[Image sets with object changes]
• • • • •
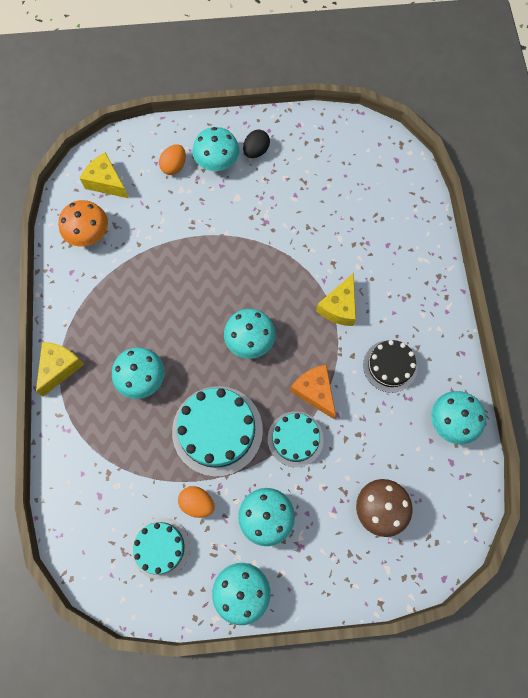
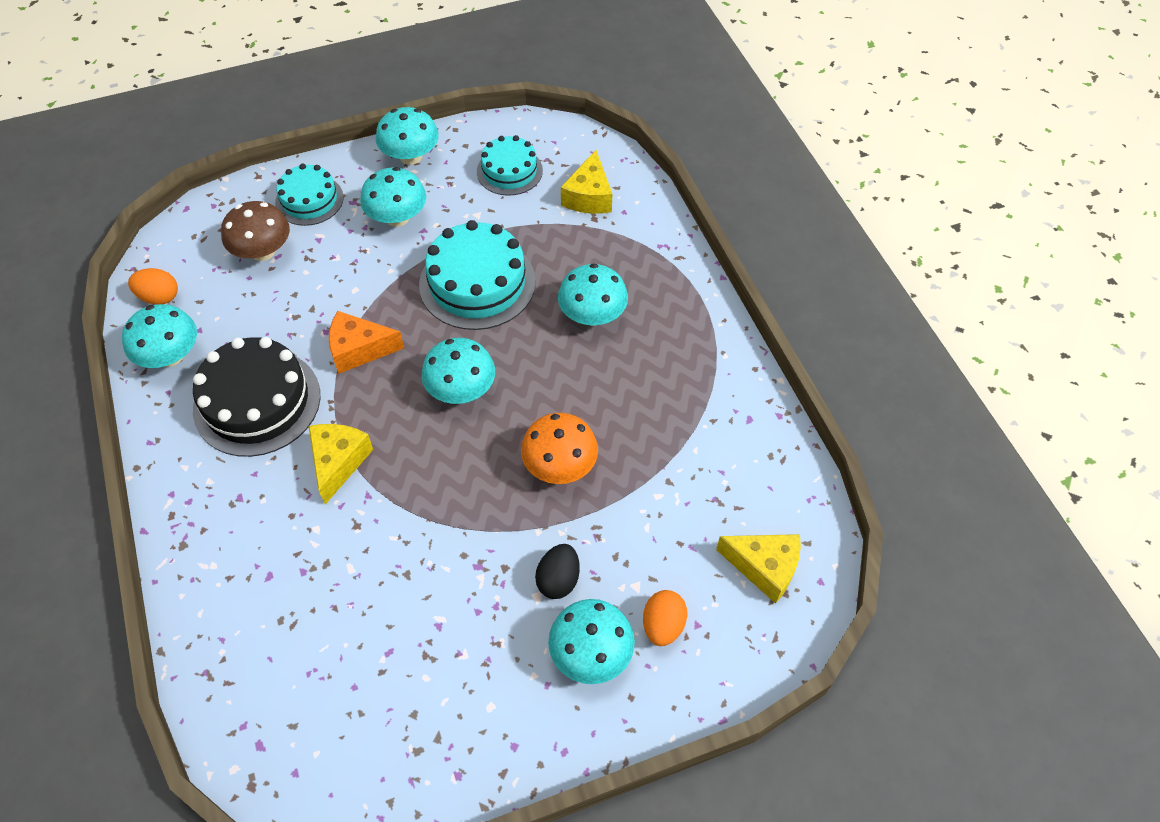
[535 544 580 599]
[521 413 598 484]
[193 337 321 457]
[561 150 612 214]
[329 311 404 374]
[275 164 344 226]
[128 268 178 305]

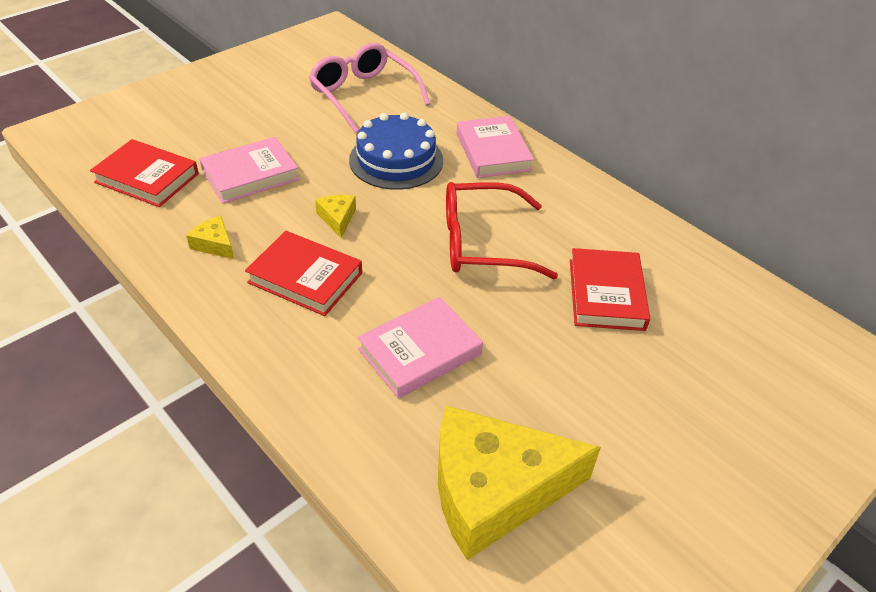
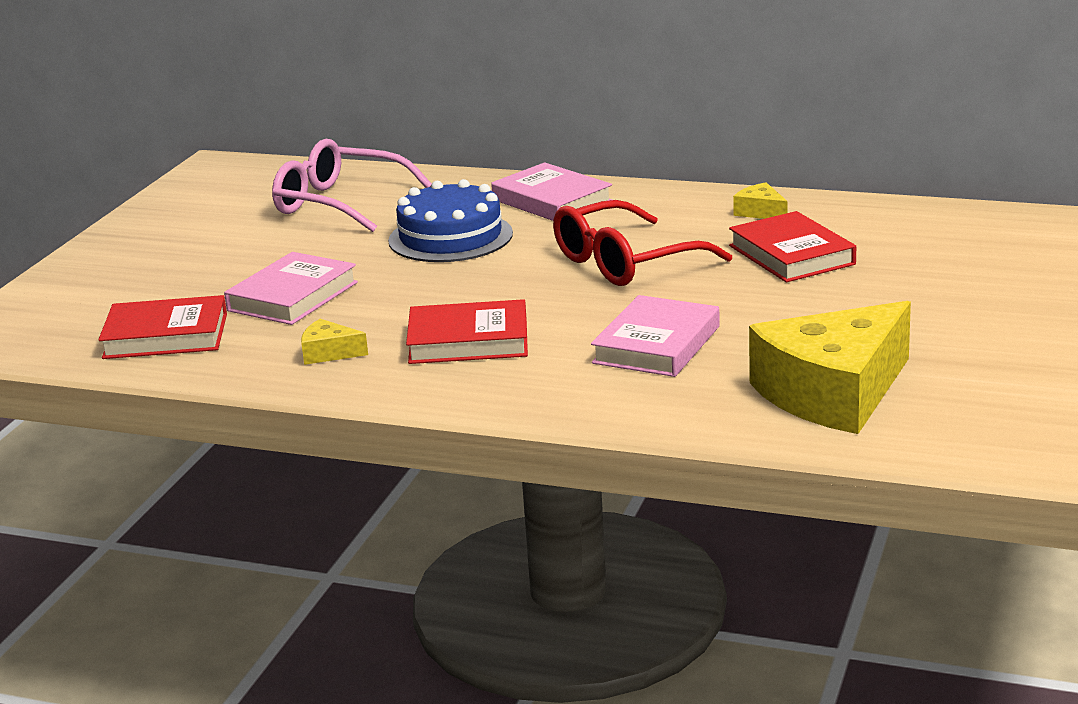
[733 182 788 219]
• • • • •
With pictures left out, repeat exactly the lines from the line bearing "[193 337 321 457]" through the final line of the records above.

[193 337 321 457]
[561 150 612 214]
[329 311 404 374]
[275 164 344 226]
[128 268 178 305]

[733 182 788 219]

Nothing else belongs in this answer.